*** The records
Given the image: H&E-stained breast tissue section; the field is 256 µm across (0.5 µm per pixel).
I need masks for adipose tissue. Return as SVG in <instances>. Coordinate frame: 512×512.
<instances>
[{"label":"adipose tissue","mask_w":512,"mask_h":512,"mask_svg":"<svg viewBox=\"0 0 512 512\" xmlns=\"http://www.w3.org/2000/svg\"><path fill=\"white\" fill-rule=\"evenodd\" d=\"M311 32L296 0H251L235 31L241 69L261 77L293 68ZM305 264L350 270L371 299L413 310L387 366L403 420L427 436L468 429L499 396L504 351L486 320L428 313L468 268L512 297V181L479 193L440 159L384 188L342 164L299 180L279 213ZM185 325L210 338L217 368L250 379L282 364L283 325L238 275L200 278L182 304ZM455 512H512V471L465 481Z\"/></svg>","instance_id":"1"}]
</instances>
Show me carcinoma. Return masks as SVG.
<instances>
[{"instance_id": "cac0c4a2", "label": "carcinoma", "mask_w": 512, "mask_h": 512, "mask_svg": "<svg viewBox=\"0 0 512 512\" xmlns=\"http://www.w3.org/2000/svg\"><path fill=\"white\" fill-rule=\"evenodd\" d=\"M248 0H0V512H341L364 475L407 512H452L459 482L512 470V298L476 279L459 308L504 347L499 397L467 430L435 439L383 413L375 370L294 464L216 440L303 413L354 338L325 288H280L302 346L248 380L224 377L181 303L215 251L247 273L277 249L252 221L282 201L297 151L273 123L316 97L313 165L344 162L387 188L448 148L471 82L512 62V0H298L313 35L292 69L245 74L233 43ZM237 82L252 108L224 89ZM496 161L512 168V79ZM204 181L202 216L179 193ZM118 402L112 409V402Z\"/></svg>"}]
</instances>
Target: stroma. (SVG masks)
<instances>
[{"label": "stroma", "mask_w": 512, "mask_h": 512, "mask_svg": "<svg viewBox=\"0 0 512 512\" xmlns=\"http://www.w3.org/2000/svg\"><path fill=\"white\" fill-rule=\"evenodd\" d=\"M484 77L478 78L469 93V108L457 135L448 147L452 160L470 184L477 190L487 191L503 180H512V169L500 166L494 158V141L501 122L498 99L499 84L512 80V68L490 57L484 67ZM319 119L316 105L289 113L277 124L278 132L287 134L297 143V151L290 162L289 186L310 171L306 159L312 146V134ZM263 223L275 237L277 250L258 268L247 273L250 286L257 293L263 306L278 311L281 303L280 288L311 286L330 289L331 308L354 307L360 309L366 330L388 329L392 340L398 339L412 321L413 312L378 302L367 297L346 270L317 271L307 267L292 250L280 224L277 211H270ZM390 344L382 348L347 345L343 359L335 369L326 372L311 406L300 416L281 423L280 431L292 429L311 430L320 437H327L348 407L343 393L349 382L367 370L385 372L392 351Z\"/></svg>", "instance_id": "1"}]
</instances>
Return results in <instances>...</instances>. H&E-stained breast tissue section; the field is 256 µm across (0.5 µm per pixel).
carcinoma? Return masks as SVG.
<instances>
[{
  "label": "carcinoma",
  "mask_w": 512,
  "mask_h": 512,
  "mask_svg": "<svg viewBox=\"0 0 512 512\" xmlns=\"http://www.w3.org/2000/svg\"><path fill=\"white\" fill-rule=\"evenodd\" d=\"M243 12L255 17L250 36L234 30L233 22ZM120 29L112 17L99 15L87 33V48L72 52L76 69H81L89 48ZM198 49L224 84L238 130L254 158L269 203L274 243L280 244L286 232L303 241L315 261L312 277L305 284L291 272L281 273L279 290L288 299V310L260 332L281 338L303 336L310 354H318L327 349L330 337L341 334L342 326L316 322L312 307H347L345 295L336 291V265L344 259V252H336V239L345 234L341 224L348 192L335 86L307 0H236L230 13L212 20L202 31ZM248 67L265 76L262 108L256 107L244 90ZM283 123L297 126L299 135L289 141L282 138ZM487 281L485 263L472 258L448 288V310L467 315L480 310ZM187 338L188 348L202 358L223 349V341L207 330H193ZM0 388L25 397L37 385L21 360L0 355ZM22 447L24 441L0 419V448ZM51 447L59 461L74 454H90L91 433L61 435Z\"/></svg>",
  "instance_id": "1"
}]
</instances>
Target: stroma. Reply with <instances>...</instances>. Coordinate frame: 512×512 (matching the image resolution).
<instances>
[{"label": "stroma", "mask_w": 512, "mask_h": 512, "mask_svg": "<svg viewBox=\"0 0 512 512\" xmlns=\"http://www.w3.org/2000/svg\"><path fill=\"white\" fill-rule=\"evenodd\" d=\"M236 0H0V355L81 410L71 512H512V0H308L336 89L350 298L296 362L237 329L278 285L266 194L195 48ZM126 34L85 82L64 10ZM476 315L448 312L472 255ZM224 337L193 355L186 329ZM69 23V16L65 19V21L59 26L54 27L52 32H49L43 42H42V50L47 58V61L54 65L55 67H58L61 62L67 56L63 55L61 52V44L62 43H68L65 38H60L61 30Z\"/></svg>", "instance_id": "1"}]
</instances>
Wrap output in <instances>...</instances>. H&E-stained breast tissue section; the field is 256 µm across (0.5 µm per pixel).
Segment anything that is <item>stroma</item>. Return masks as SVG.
******
Problem: Transcribe each entry precisely, missing none.

Problem solution:
Given the image: H&E-stained breast tissue section; the field is 256 µm across (0.5 µm per pixel).
I need masks for adipose tissue. Return as SVG in <instances>. Coordinate frame: 512×512.
<instances>
[{"label":"adipose tissue","mask_w":512,"mask_h":512,"mask_svg":"<svg viewBox=\"0 0 512 512\" xmlns=\"http://www.w3.org/2000/svg\"><path fill=\"white\" fill-rule=\"evenodd\" d=\"M311 32L296 0H251L235 31L241 69L261 77L293 68ZM305 264L350 270L371 299L413 310L387 366L403 420L427 436L468 429L499 396L504 351L486 320L428 313L468 268L512 297V181L479 193L440 159L384 188L342 164L299 180L279 213ZM185 325L210 338L217 368L250 379L282 364L283 325L238 275L200 278L182 304ZM455 512H512V471L465 481Z\"/></svg>","instance_id":"1"}]
</instances>
Show me carcinoma. Return masks as SVG.
<instances>
[{"instance_id": "cac0c4a2", "label": "carcinoma", "mask_w": 512, "mask_h": 512, "mask_svg": "<svg viewBox=\"0 0 512 512\" xmlns=\"http://www.w3.org/2000/svg\"><path fill=\"white\" fill-rule=\"evenodd\" d=\"M248 0H0V512H341L364 475L407 512H452L459 482L512 470V298L476 279L459 308L504 347L499 397L467 430L435 439L383 413L375 370L294 464L216 440L303 413L354 338L325 288H280L302 346L248 380L224 377L181 303L215 251L247 273L277 249L252 221L282 201L297 151L273 123L316 97L313 165L344 162L387 188L448 148L471 82L512 62V0H298L313 35L292 69L245 74L233 43ZM237 82L252 108L224 89ZM496 161L512 168V79ZM204 181L202 216L179 193ZM118 402L112 409V402Z\"/></svg>"}]
</instances>
Target: stroma. (SVG masks)
<instances>
[{"label": "stroma", "mask_w": 512, "mask_h": 512, "mask_svg": "<svg viewBox=\"0 0 512 512\" xmlns=\"http://www.w3.org/2000/svg\"><path fill=\"white\" fill-rule=\"evenodd\" d=\"M484 77L478 78L469 93V108L457 135L448 147L452 160L470 184L477 190L487 191L503 180H512V169L500 166L494 158V141L501 122L498 99L499 84L512 80V68L490 57L484 67ZM319 119L316 105L289 113L277 124L278 132L287 134L297 143V151L290 162L289 186L310 171L306 159L312 146V134ZM263 223L275 237L277 250L258 268L247 273L250 286L257 293L263 306L278 311L281 303L280 288L311 286L330 289L331 308L354 307L360 309L366 330L388 329L392 340L398 339L412 321L413 312L378 302L367 297L346 270L317 271L307 267L292 250L280 224L277 211H270ZM390 344L382 348L347 345L343 359L335 369L326 372L311 406L300 416L281 423L280 431L292 429L311 430L320 437H327L348 407L343 393L349 382L367 370L385 372L392 351Z\"/></svg>", "instance_id": "1"}]
</instances>
Return results in <instances>...</instances>. H&E-stained breast tissue section; the field is 256 µm across (0.5 µm per pixel).
carcinoma? Return masks as SVG.
<instances>
[{
  "label": "carcinoma",
  "mask_w": 512,
  "mask_h": 512,
  "mask_svg": "<svg viewBox=\"0 0 512 512\" xmlns=\"http://www.w3.org/2000/svg\"><path fill=\"white\" fill-rule=\"evenodd\" d=\"M243 12L255 17L250 36L234 30L233 22ZM120 29L112 17L99 15L87 33V48L72 52L76 69H81L89 48ZM198 49L224 84L238 130L254 158L269 203L274 243L280 244L286 232L303 241L315 261L312 277L305 284L291 272L281 273L279 290L288 299V310L260 332L281 338L303 336L310 354H318L327 349L330 337L341 334L342 326L316 322L312 307H347L345 295L336 291V265L344 259V252H336V239L345 234L341 224L348 192L335 86L307 0H236L230 13L212 20L202 31ZM248 67L265 76L262 108L256 107L244 90ZM283 123L297 126L299 135L289 141L282 138ZM487 281L485 263L472 258L448 288V310L467 315L480 310ZM187 338L188 348L202 358L223 349V341L207 330H193ZM0 388L25 397L37 385L21 360L0 355ZM22 447L24 441L0 419V448ZM51 447L59 461L74 454H90L91 433L61 435Z\"/></svg>",
  "instance_id": "1"
}]
</instances>
Target: stroma. Reply with <instances>...</instances>. Coordinate frame: 512×512 (matching the image resolution).
<instances>
[{"label": "stroma", "mask_w": 512, "mask_h": 512, "mask_svg": "<svg viewBox=\"0 0 512 512\" xmlns=\"http://www.w3.org/2000/svg\"><path fill=\"white\" fill-rule=\"evenodd\" d=\"M236 0H0V355L81 410L71 512H512V0H308L336 89L350 298L296 362L237 329L278 285L266 194L195 48ZM126 34L85 82L64 10ZM476 315L448 312L472 255ZM224 337L193 355L186 329ZM69 23V16L65 19V21L59 26L54 27L52 32H49L43 42H42V50L47 58V61L54 65L55 67H58L61 62L67 56L63 55L61 52V44L62 43H68L65 38H60L61 30Z\"/></svg>", "instance_id": "1"}]
</instances>
Wrap output in <instances>...</instances>. H&E-stained breast tissue section; the field is 256 µm across (0.5 µm per pixel).
Segment anything that is <item>stroma</item>. Return masks as SVG.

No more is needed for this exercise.